<<<<

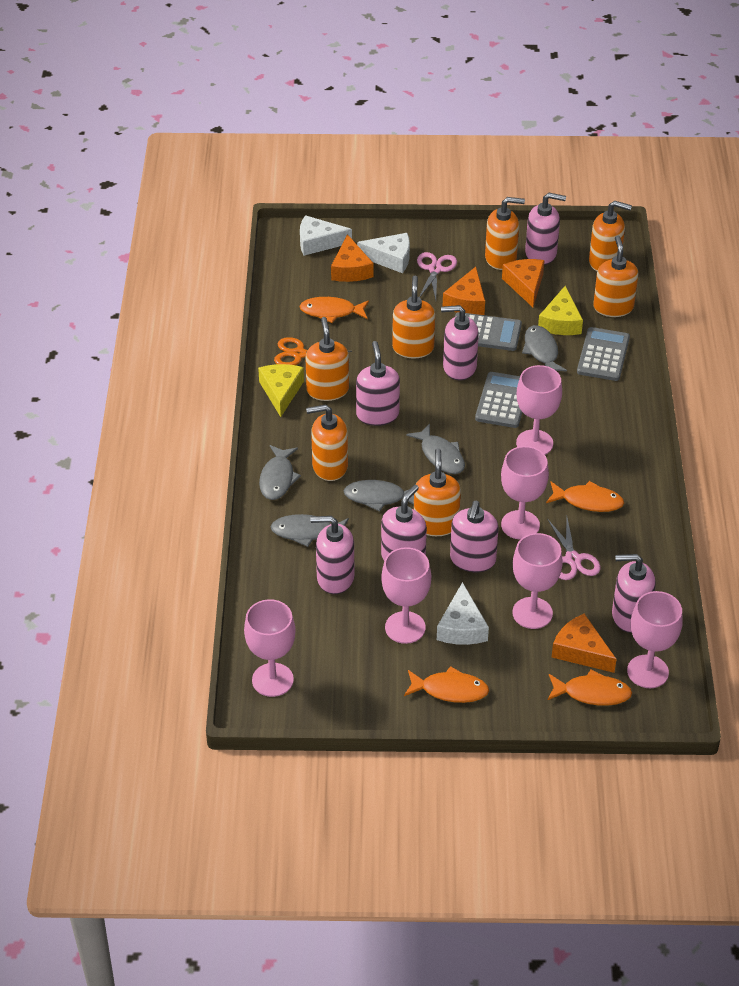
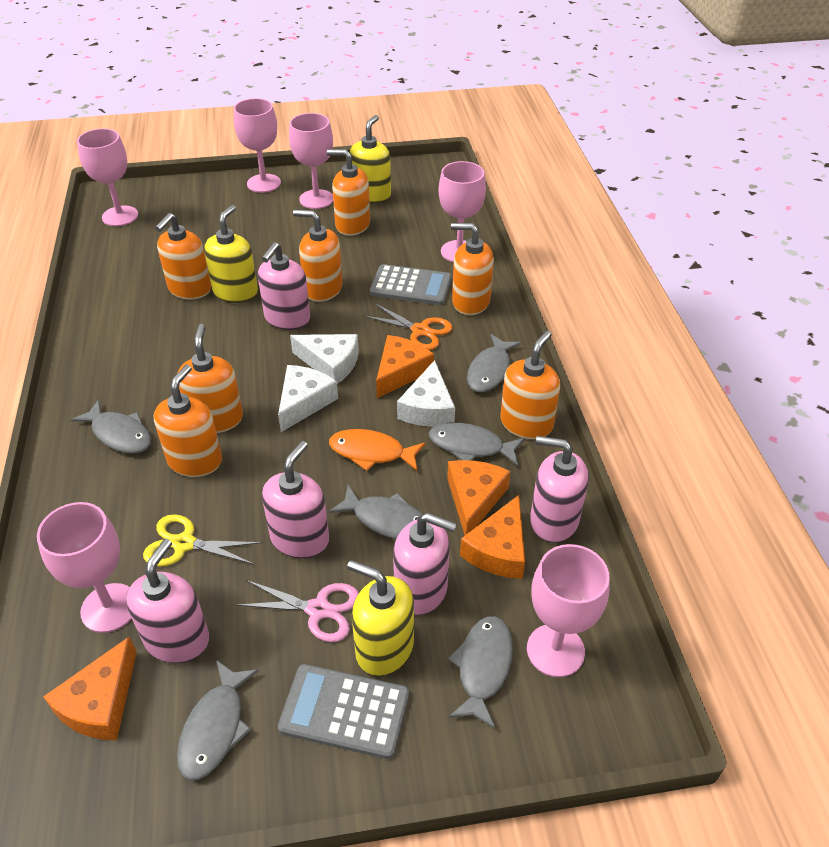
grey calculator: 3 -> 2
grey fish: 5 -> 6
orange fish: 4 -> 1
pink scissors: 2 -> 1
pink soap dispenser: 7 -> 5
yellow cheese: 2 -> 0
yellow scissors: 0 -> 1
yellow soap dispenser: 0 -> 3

>>>>
<<<<

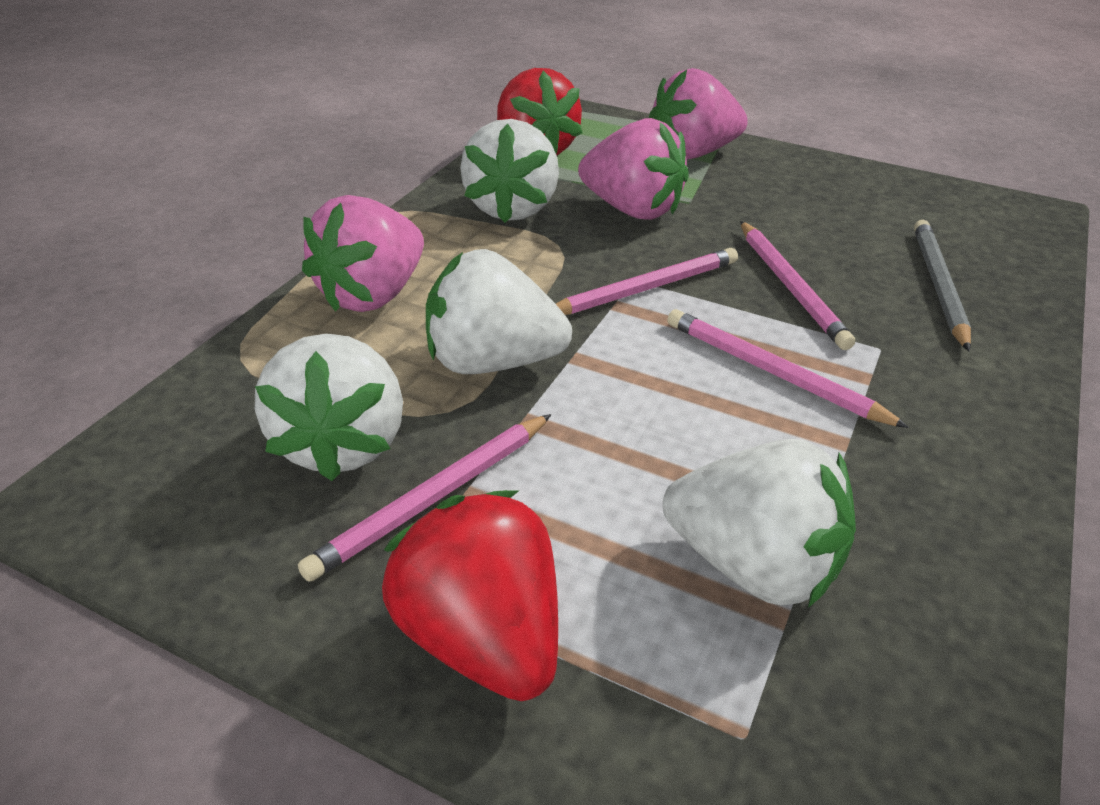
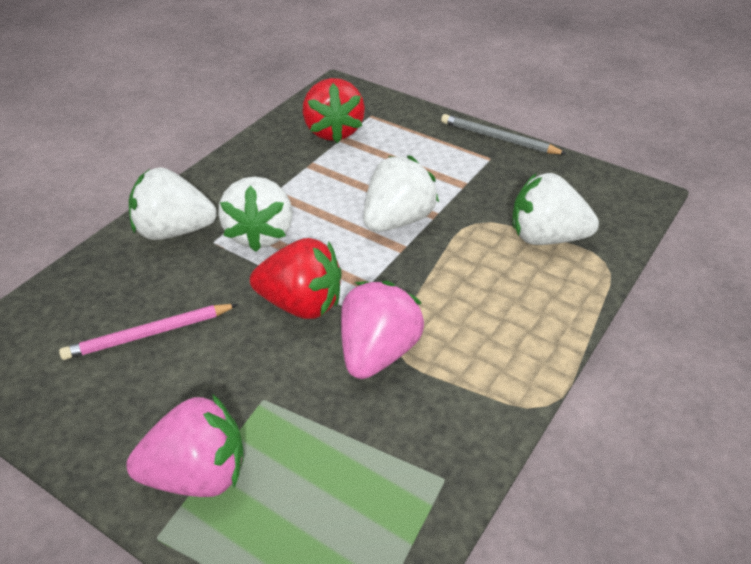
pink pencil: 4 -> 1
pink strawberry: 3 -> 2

>>>>

* PROBLEM TO SOLVE
Precisely the lines between those holding "grey fish: 5 -> 6" and "yellow soap dispenser: 0 -> 3", inclusive, are to be reproduced from the listing above, with nothing added.

* TASK RESULT
grey fish: 5 -> 6
orange fish: 4 -> 1
pink scissors: 2 -> 1
pink soap dispenser: 7 -> 5
yellow cheese: 2 -> 0
yellow scissors: 0 -> 1
yellow soap dispenser: 0 -> 3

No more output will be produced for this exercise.